====== Given records

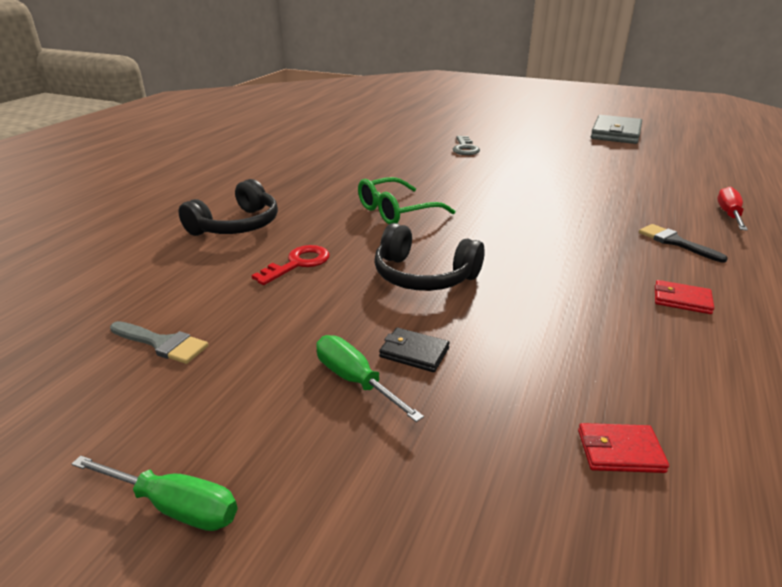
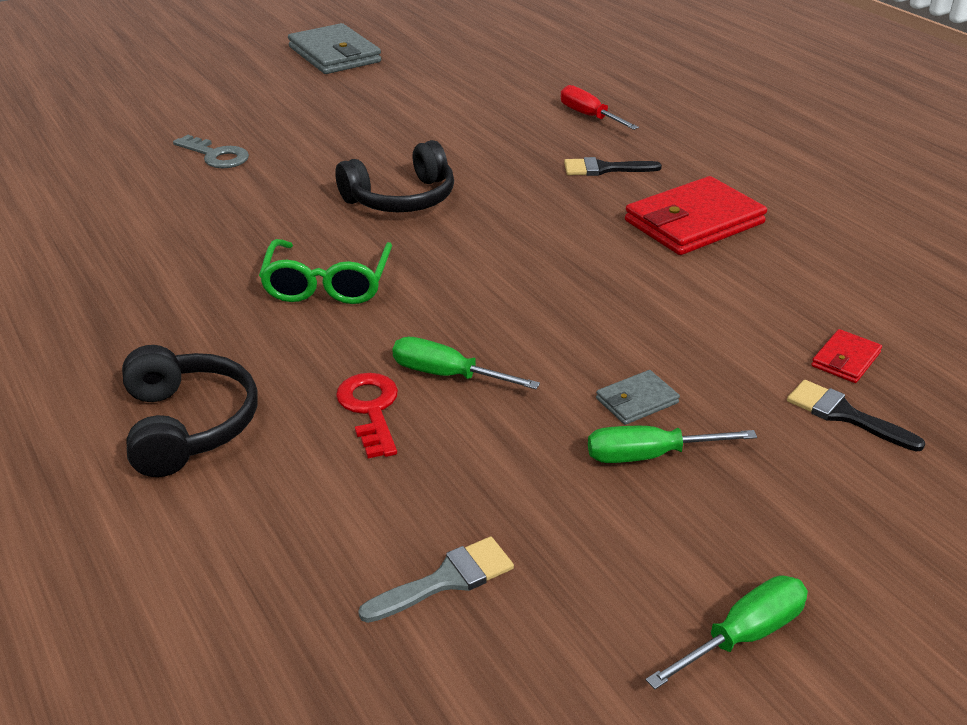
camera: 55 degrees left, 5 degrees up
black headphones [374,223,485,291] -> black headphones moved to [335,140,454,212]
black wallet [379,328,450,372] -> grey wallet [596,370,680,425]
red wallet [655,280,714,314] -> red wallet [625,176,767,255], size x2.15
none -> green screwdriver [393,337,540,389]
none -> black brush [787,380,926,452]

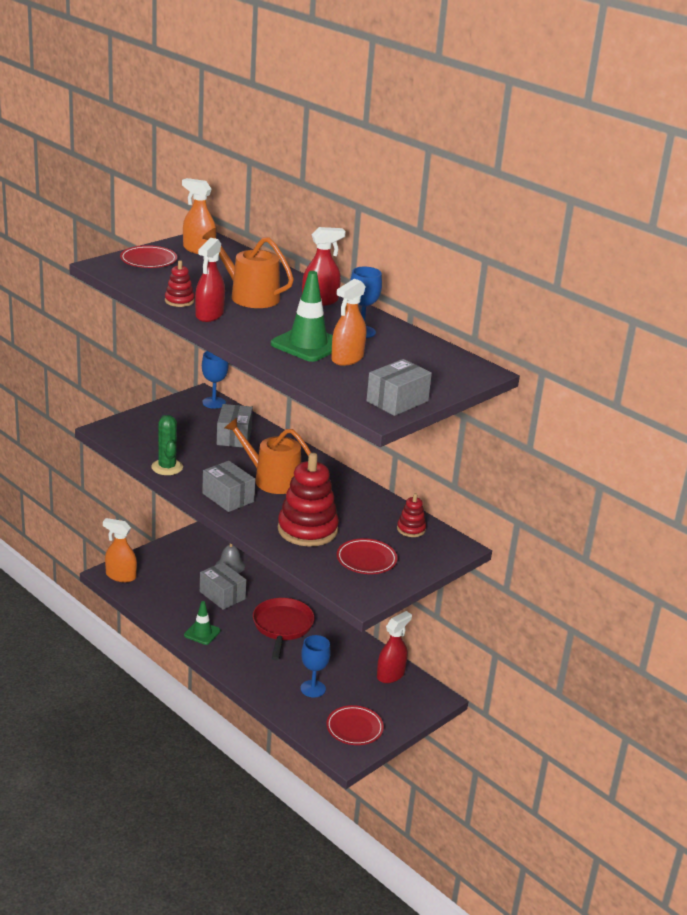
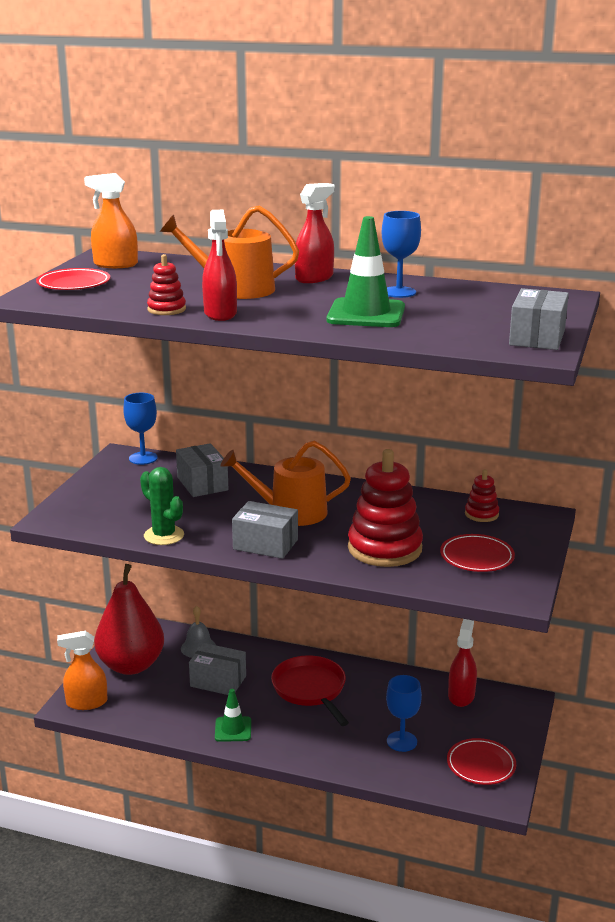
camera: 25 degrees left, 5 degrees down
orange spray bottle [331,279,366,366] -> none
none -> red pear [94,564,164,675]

============
====== Given records

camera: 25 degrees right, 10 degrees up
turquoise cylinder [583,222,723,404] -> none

============

**Directions for this task**
Could you repeat, exactly, only the lines above starting at the one that has "none -> black brush [787,380,926,452]" and stopping after the one that has "none -> red pear [94,564,164,675]", without the pictures?

**Solution for this problem**
none -> black brush [787,380,926,452]

camera: 25 degrees left, 5 degrees down
orange spray bottle [331,279,366,366] -> none
none -> red pear [94,564,164,675]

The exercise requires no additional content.